--- begin ---
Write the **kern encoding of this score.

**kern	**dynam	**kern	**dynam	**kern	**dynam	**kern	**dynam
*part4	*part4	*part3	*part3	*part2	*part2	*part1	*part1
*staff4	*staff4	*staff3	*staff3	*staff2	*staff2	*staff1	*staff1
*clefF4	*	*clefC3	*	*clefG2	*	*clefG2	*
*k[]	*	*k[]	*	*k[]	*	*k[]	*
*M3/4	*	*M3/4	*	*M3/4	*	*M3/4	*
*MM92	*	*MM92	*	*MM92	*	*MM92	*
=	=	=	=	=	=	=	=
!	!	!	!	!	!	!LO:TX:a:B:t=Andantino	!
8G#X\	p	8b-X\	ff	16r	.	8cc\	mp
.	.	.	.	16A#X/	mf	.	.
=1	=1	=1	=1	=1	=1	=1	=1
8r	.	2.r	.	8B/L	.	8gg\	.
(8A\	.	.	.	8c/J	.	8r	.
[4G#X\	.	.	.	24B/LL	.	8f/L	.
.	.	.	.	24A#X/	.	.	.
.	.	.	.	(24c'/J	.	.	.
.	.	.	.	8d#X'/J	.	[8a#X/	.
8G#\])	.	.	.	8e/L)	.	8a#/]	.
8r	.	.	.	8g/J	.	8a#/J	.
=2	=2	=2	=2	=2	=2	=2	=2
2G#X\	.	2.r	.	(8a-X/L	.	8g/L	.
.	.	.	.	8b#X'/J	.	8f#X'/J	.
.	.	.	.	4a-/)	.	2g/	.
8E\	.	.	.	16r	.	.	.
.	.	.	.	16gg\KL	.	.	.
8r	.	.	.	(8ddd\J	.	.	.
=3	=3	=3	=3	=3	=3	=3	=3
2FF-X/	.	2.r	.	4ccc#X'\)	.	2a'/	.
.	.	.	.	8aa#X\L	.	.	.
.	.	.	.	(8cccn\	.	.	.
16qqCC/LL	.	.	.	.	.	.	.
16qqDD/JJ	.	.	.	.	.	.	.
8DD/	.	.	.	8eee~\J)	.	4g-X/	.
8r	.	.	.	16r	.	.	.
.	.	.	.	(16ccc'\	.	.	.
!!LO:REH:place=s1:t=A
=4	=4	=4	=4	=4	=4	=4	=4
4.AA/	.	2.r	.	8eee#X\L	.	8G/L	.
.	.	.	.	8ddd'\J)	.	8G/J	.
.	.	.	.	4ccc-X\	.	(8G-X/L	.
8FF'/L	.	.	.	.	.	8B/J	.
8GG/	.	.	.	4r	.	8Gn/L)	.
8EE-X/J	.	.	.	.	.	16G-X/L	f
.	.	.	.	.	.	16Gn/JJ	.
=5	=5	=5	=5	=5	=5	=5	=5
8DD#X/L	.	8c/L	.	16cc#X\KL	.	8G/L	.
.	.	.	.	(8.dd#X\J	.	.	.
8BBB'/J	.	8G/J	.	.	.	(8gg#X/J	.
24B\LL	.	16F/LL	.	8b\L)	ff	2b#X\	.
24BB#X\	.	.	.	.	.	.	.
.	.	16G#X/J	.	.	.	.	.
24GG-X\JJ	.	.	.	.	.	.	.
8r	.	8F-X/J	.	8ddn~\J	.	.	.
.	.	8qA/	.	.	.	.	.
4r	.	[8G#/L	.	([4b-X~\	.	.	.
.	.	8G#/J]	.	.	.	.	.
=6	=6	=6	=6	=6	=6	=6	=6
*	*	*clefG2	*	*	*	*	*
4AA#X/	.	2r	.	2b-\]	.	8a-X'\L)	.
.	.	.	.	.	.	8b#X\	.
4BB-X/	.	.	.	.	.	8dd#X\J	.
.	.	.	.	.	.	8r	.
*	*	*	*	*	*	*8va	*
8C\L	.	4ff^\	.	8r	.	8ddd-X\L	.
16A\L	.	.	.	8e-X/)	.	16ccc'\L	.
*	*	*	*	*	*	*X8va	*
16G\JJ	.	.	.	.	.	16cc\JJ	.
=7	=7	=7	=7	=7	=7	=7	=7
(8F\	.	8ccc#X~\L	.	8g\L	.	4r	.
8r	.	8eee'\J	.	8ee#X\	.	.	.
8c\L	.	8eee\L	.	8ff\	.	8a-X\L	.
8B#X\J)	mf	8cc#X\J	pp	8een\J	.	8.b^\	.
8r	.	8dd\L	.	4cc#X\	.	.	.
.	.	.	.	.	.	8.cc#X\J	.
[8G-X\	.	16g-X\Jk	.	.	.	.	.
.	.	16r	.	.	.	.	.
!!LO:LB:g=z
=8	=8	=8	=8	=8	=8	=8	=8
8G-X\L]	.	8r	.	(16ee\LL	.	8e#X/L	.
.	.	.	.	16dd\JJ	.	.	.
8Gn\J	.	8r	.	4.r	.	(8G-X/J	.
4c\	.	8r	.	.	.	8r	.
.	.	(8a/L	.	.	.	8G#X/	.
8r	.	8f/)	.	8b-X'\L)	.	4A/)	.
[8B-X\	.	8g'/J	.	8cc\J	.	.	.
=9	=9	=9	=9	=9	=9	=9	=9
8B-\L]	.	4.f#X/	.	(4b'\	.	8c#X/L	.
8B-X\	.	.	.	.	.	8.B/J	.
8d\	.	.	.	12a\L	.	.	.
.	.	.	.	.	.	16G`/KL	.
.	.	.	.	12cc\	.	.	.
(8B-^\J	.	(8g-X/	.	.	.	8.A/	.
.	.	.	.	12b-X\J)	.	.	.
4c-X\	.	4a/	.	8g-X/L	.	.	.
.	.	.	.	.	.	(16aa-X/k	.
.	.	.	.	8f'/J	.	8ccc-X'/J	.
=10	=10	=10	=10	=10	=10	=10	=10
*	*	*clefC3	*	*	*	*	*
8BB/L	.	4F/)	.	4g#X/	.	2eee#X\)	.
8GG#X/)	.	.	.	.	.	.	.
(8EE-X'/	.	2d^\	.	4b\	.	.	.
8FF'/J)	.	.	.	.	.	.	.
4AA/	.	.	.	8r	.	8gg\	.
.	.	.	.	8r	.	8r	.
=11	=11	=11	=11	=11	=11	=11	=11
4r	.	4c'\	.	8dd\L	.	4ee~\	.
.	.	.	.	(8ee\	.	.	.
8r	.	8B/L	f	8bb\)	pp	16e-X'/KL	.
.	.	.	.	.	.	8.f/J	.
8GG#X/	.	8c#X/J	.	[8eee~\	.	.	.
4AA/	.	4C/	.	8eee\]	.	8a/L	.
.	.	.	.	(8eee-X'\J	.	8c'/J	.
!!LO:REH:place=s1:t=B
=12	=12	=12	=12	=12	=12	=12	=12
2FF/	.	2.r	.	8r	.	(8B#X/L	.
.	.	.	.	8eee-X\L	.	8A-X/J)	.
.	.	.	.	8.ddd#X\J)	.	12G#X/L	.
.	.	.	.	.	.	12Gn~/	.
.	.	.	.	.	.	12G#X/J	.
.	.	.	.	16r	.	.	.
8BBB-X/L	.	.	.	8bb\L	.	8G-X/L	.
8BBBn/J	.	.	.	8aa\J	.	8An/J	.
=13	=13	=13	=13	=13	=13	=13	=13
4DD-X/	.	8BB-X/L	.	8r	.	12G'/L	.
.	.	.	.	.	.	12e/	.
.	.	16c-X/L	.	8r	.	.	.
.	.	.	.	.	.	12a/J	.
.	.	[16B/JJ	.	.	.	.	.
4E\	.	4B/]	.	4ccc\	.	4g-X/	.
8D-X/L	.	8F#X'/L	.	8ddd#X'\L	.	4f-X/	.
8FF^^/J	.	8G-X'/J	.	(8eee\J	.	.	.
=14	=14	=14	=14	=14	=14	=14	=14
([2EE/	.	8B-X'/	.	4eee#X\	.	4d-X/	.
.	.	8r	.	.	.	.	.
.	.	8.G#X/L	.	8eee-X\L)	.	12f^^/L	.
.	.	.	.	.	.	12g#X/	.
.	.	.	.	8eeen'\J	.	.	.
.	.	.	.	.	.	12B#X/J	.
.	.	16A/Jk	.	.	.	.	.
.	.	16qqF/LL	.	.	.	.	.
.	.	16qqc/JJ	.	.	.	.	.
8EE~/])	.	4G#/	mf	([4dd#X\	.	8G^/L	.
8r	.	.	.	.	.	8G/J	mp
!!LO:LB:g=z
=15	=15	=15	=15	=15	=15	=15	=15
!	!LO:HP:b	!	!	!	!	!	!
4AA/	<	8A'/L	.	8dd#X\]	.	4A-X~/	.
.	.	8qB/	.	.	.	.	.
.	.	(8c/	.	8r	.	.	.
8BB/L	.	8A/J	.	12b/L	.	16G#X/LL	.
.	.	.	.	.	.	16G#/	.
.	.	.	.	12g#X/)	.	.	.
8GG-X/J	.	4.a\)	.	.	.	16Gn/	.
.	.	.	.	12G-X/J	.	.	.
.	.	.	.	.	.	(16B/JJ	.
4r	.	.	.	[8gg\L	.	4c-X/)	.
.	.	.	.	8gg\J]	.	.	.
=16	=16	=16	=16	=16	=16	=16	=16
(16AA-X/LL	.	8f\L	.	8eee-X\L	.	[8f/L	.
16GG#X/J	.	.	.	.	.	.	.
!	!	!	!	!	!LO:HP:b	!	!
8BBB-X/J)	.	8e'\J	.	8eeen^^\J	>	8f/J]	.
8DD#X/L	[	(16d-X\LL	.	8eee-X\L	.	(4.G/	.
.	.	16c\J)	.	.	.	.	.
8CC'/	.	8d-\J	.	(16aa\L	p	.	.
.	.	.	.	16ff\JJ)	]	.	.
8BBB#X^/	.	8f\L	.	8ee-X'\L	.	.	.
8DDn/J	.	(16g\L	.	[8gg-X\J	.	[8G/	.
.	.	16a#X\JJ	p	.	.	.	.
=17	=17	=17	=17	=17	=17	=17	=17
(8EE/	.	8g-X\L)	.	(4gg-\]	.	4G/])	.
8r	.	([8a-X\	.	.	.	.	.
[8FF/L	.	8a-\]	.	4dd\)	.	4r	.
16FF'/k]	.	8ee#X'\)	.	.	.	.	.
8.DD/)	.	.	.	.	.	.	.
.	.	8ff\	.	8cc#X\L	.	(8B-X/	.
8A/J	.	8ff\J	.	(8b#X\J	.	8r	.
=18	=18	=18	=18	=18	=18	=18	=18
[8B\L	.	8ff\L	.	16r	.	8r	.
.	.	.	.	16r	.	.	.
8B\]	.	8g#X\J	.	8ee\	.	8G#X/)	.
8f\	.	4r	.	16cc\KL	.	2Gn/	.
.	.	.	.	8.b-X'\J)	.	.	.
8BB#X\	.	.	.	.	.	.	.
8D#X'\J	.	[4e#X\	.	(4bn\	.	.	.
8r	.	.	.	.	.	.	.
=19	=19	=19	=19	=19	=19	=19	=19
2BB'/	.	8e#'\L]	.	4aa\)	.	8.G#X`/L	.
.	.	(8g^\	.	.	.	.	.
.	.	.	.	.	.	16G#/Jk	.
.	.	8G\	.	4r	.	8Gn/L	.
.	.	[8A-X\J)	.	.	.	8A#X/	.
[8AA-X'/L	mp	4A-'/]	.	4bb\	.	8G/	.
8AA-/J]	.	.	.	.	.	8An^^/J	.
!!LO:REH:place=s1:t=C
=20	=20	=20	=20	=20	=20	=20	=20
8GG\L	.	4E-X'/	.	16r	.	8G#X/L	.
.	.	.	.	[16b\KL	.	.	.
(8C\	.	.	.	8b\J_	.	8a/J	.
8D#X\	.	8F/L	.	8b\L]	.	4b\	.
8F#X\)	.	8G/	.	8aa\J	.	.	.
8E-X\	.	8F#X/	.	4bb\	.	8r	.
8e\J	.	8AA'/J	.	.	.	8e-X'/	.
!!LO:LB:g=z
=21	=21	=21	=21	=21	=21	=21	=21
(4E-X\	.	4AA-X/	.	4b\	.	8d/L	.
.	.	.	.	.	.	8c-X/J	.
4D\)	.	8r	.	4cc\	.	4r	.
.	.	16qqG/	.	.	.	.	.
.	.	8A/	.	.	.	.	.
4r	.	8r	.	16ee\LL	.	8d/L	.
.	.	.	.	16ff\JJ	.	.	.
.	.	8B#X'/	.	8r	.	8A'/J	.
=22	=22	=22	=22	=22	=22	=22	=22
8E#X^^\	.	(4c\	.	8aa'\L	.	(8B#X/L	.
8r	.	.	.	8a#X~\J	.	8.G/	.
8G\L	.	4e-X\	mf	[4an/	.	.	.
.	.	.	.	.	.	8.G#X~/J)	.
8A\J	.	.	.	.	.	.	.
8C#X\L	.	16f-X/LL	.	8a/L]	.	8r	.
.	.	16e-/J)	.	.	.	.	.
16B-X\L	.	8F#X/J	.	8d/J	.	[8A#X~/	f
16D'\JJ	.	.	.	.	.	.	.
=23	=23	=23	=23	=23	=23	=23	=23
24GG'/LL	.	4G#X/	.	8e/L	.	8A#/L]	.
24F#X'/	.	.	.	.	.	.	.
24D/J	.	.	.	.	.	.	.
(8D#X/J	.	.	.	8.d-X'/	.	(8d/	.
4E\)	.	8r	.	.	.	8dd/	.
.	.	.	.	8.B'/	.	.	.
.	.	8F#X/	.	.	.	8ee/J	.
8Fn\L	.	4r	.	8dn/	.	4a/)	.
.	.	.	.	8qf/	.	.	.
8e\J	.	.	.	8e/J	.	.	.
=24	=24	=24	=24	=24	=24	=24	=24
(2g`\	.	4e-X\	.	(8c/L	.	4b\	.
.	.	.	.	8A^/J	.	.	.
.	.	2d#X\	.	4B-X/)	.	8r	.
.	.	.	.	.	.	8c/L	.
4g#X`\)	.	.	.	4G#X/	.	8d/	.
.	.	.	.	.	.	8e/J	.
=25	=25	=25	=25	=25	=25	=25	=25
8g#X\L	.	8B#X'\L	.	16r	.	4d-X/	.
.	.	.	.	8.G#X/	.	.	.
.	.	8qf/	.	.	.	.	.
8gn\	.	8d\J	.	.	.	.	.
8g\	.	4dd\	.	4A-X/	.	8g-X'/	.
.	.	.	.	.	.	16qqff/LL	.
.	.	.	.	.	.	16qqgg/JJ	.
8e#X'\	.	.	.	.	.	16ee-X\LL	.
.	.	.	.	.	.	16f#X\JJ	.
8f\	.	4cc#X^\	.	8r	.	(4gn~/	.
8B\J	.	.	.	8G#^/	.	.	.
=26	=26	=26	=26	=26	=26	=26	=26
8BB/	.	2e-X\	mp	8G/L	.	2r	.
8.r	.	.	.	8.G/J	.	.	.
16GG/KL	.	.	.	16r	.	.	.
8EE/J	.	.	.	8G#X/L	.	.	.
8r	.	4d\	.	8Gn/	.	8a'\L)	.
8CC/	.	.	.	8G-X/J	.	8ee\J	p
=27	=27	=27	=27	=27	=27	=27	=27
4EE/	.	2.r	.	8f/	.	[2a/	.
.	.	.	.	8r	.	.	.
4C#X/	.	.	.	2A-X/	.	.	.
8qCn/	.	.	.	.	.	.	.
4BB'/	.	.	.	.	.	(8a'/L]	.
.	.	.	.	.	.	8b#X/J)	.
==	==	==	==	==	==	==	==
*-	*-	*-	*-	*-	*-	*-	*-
--- end ---
How many lines in the records above contain the string "kern"? Reply with the number alone.

▸ Task solution
2